■ Your task ■
The reply is to contain the full listing, repeated exactly, with pictures left out.

■ Supplied data ■
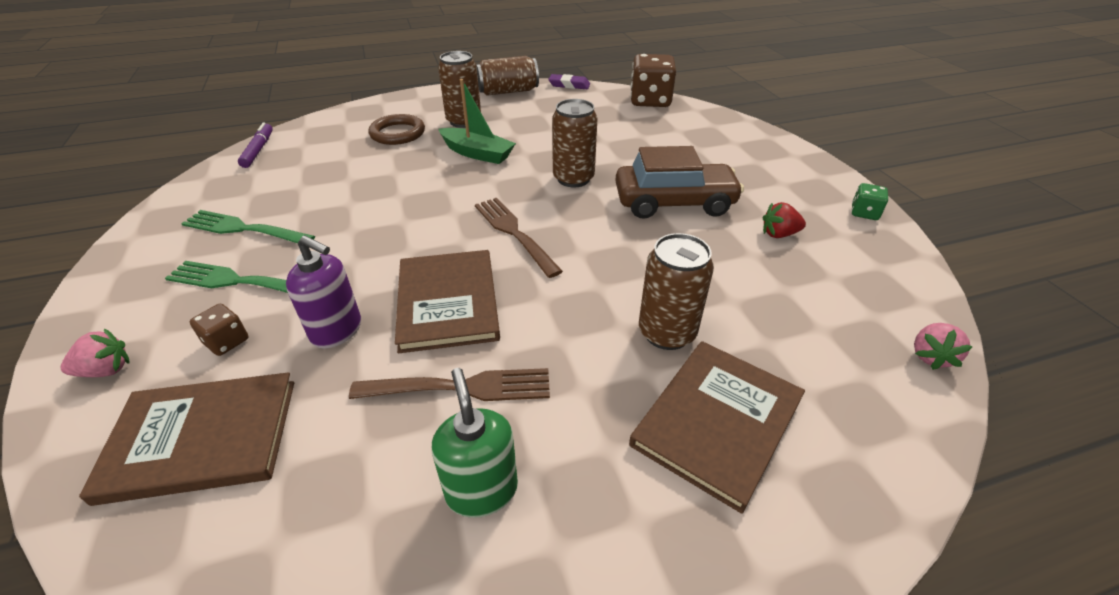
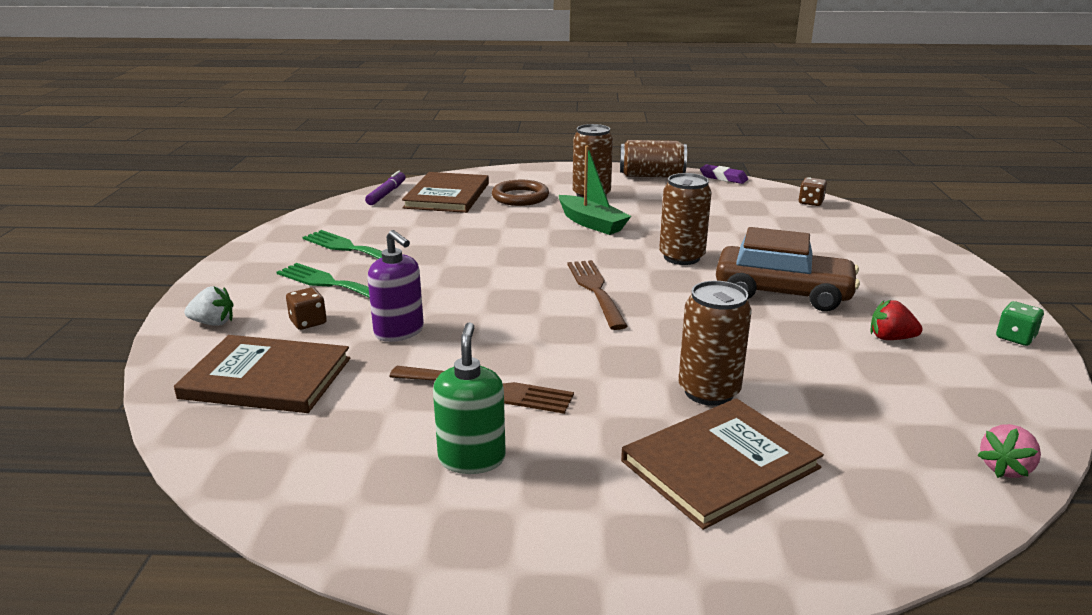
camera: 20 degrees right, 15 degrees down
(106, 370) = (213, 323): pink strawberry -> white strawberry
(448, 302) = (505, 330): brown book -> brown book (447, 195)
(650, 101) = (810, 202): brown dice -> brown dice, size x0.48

■ Exercise solution ■
camera: 20 degrees right, 15 degrees down
(106, 370) = (213, 323): pink strawberry -> white strawberry
(448, 302) = (505, 330): brown book -> brown book (447, 195)
(650, 101) = (810, 202): brown dice -> brown dice, size x0.48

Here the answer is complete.